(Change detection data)
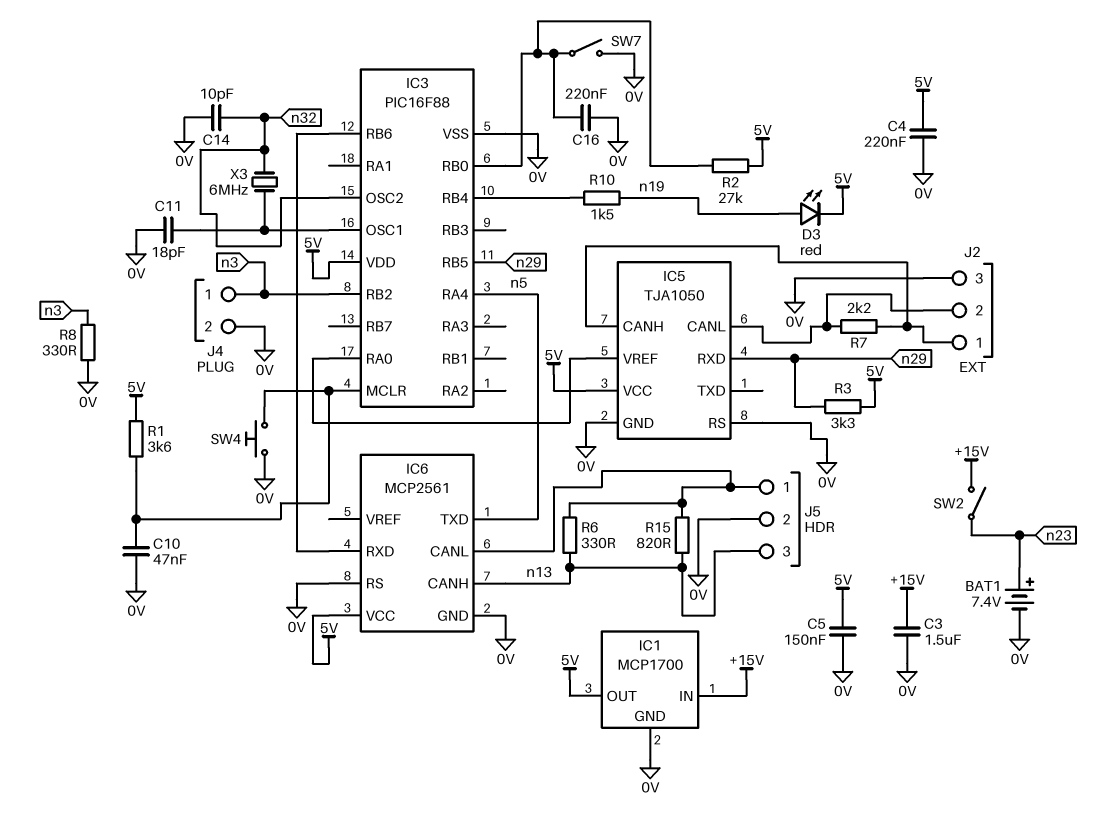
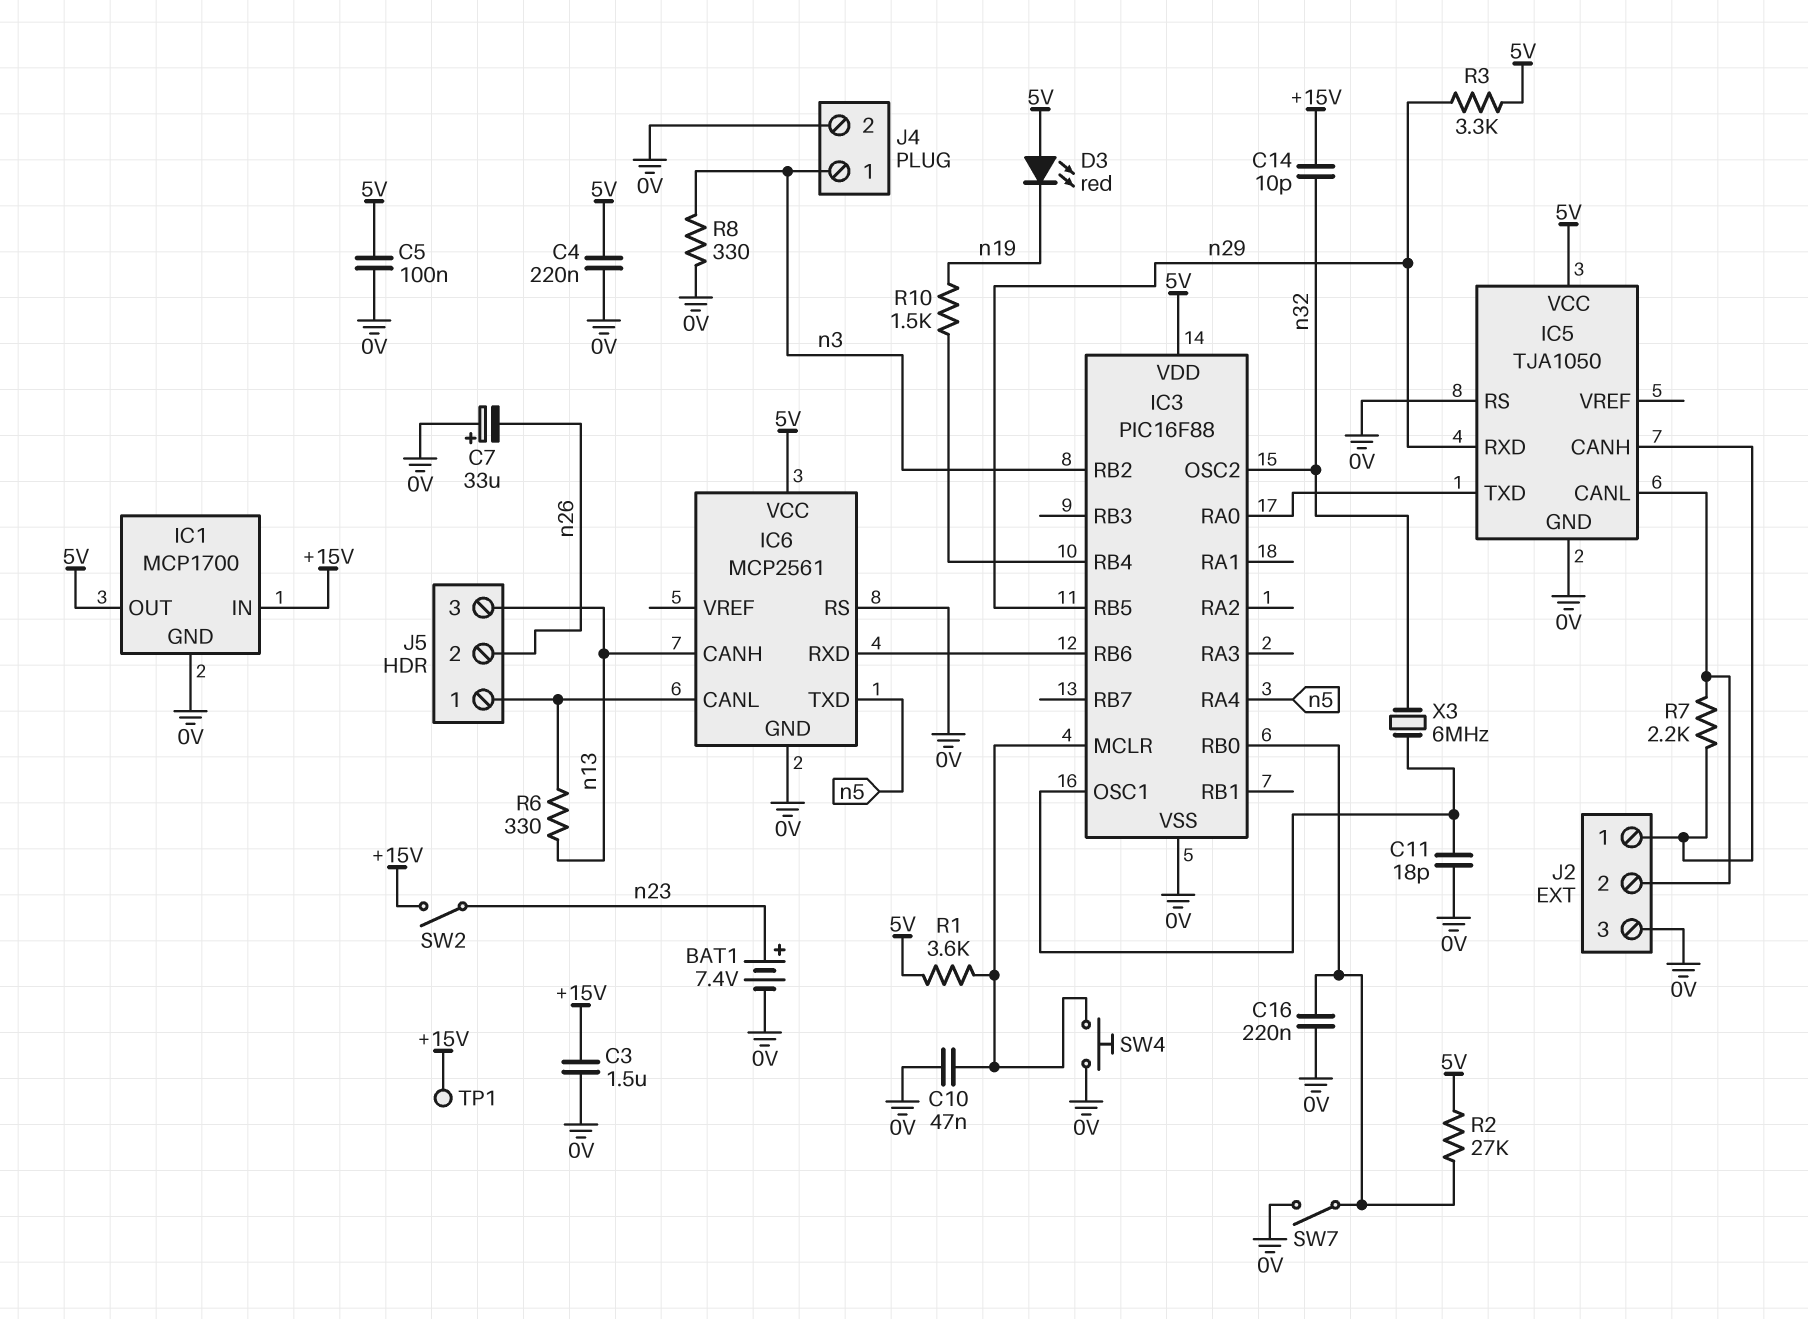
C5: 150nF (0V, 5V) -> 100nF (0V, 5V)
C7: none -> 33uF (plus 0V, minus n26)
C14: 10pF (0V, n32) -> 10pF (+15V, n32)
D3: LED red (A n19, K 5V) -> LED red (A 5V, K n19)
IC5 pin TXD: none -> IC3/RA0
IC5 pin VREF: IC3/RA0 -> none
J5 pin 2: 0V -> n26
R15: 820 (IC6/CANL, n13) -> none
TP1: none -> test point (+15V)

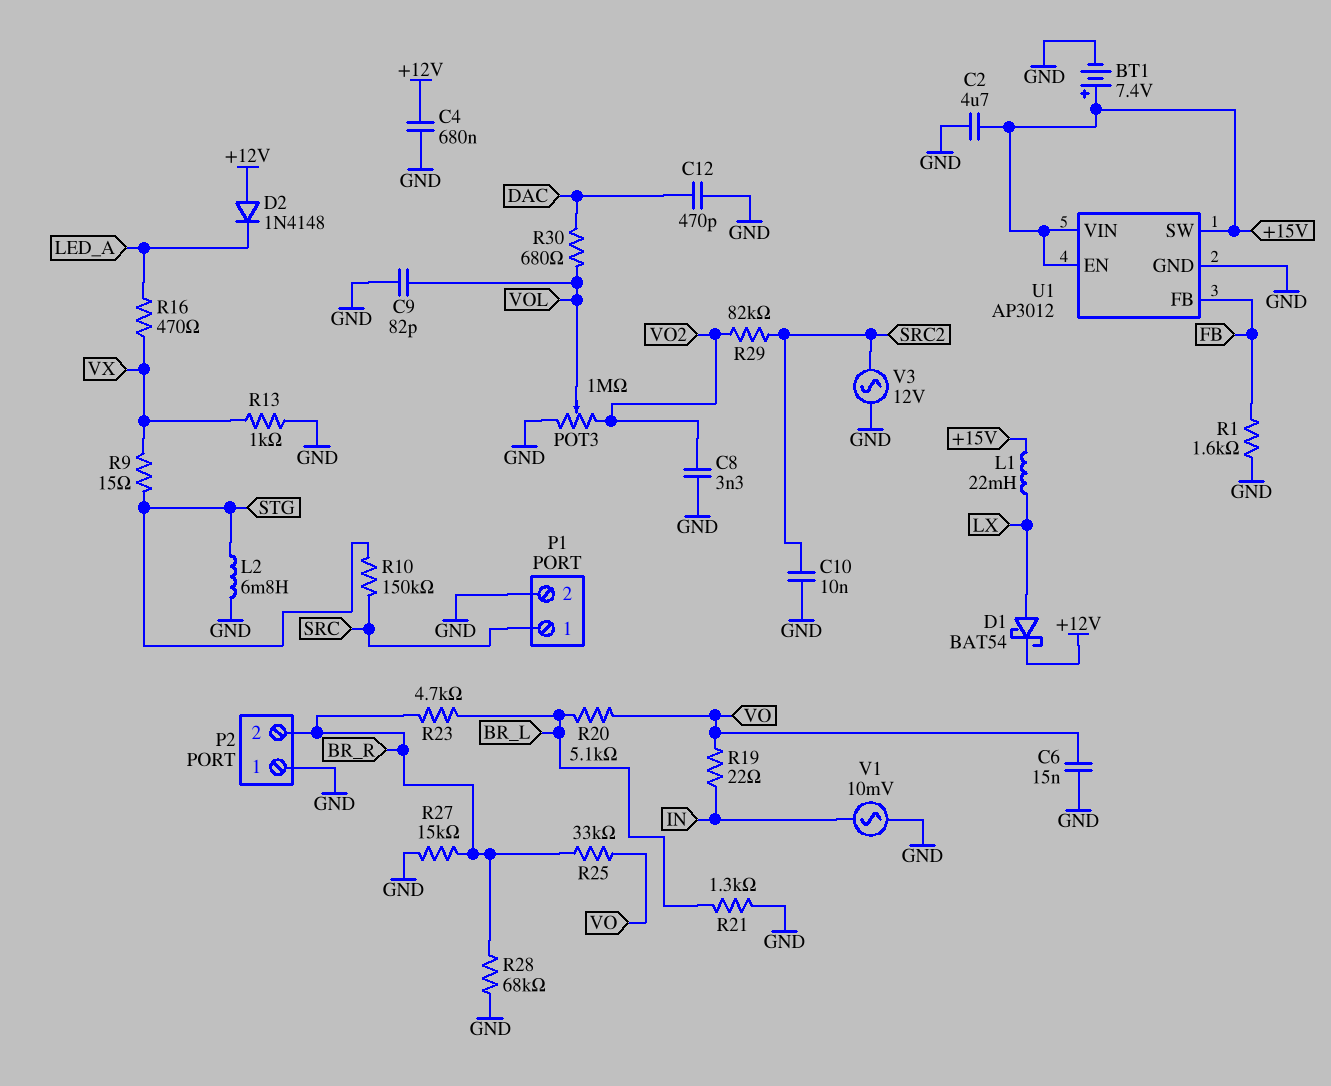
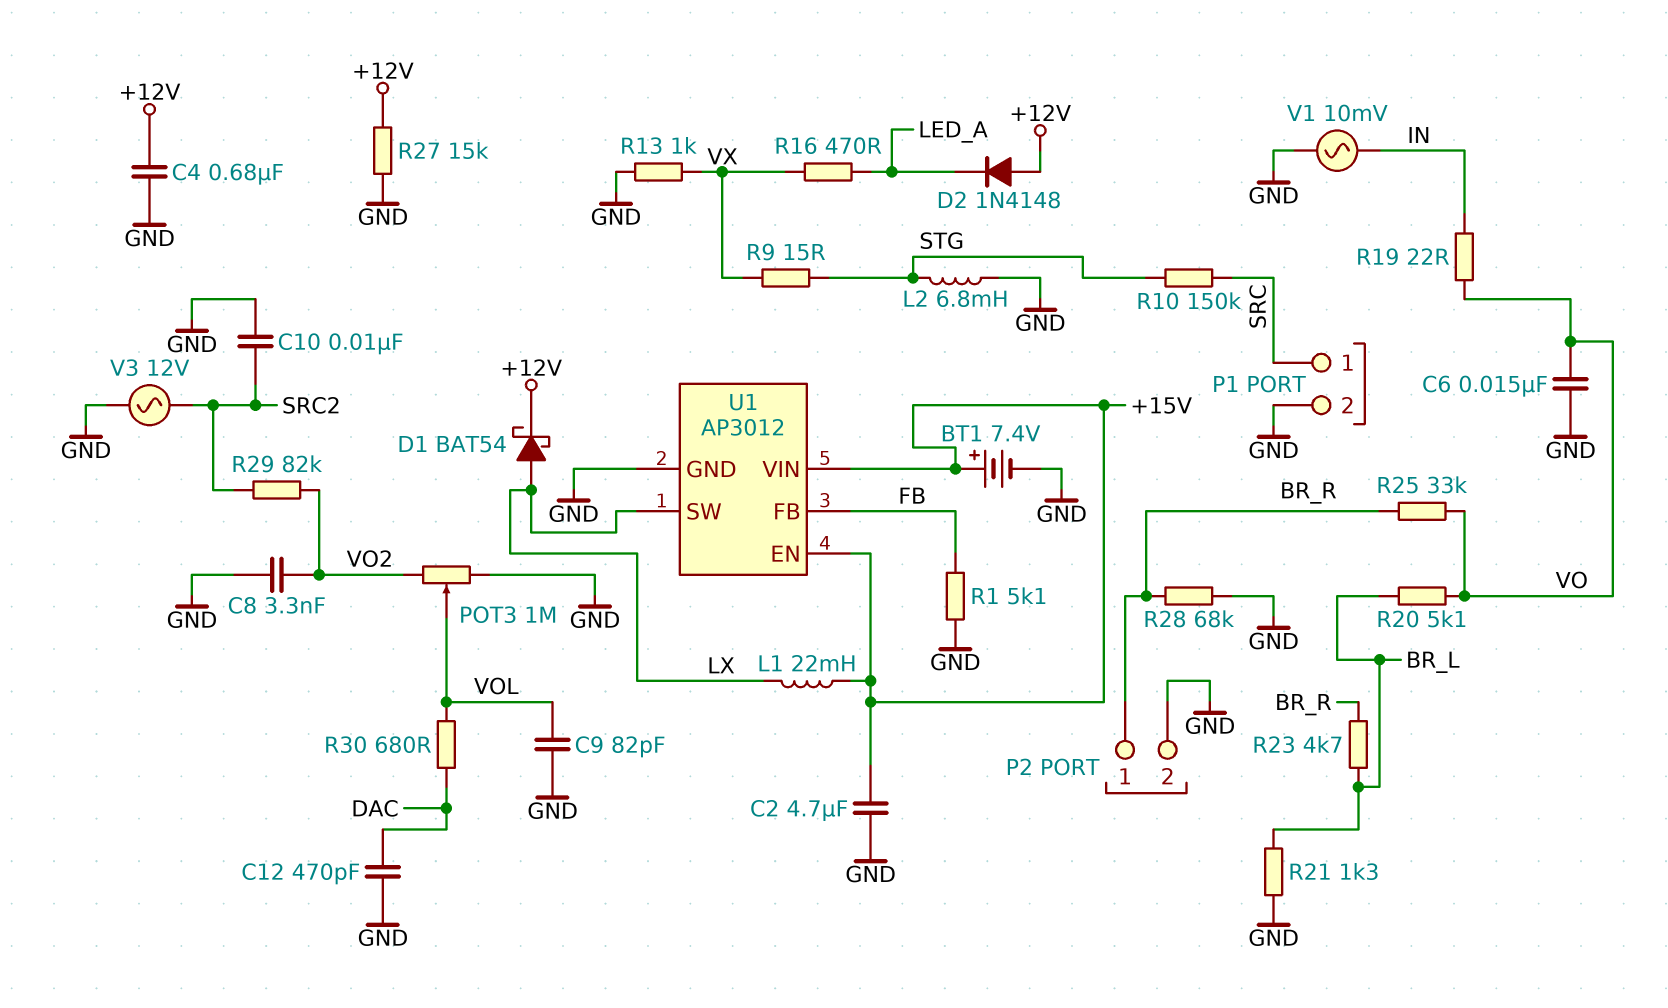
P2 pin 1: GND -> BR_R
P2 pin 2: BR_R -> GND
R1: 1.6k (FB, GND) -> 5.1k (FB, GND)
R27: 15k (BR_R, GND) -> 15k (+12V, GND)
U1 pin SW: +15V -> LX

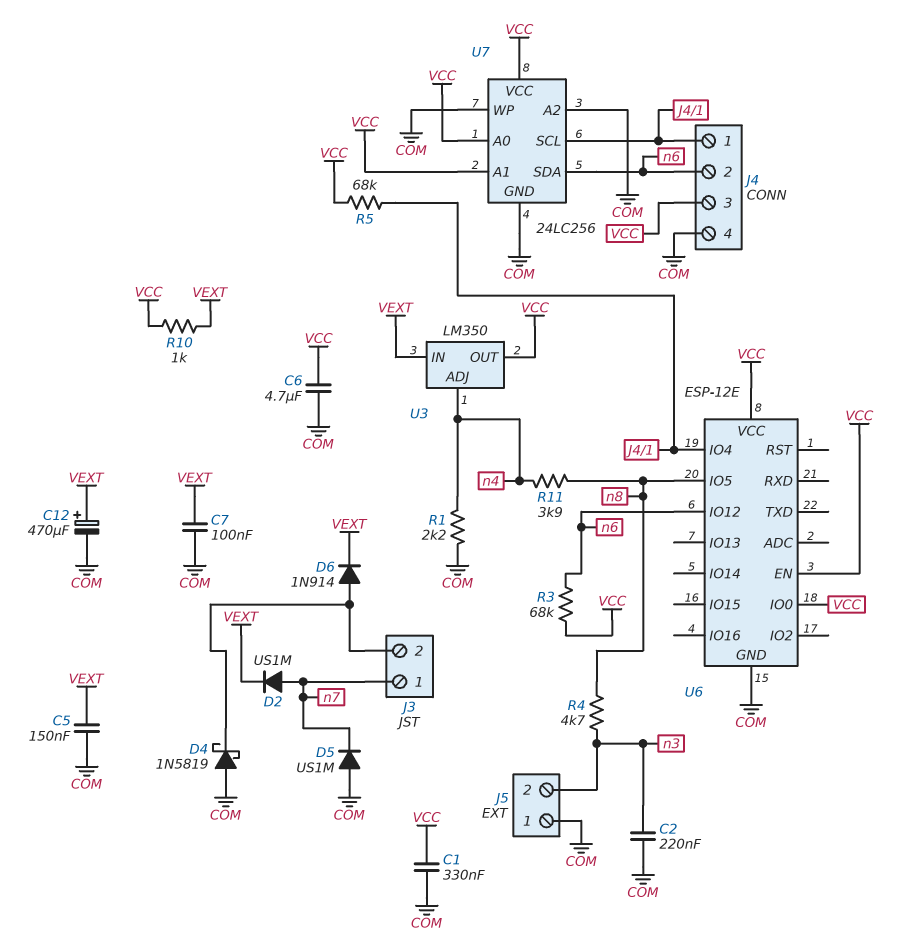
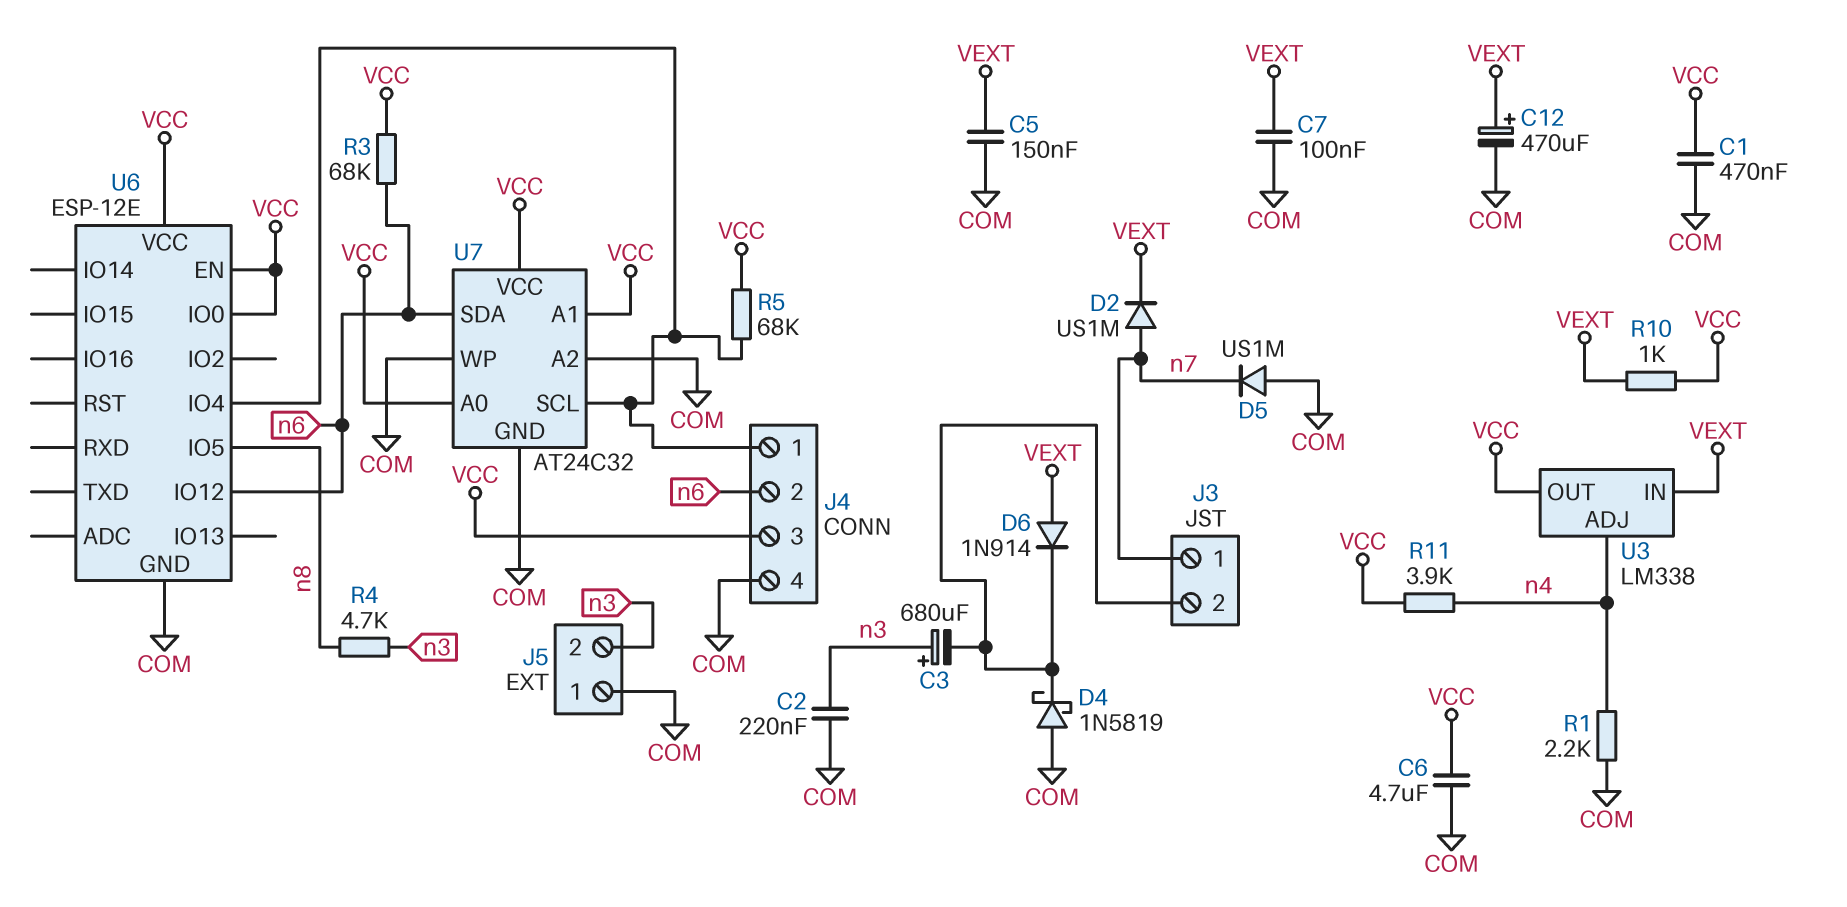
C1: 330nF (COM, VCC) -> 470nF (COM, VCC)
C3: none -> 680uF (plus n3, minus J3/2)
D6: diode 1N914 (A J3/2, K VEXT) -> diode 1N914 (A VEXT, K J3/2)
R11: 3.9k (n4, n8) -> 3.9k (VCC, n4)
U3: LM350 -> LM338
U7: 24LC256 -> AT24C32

◆ **Goal of the exercise**:
Copy word for word the span of the records above that begins at the line with "IC5 pin VREF: IC3/RA0 -> none" and ends at the line with "U1 pin SW: +15V -> LX", including those two lines but not the pictures.

◆ **Written reply**:
IC5 pin VREF: IC3/RA0 -> none
J5 pin 2: 0V -> n26
R15: 820 (IC6/CANL, n13) -> none
TP1: none -> test point (+15V)

P2 pin 1: GND -> BR_R
P2 pin 2: BR_R -> GND
R1: 1.6k (FB, GND) -> 5.1k (FB, GND)
R27: 15k (BR_R, GND) -> 15k (+12V, GND)
U1 pin SW: +15V -> LX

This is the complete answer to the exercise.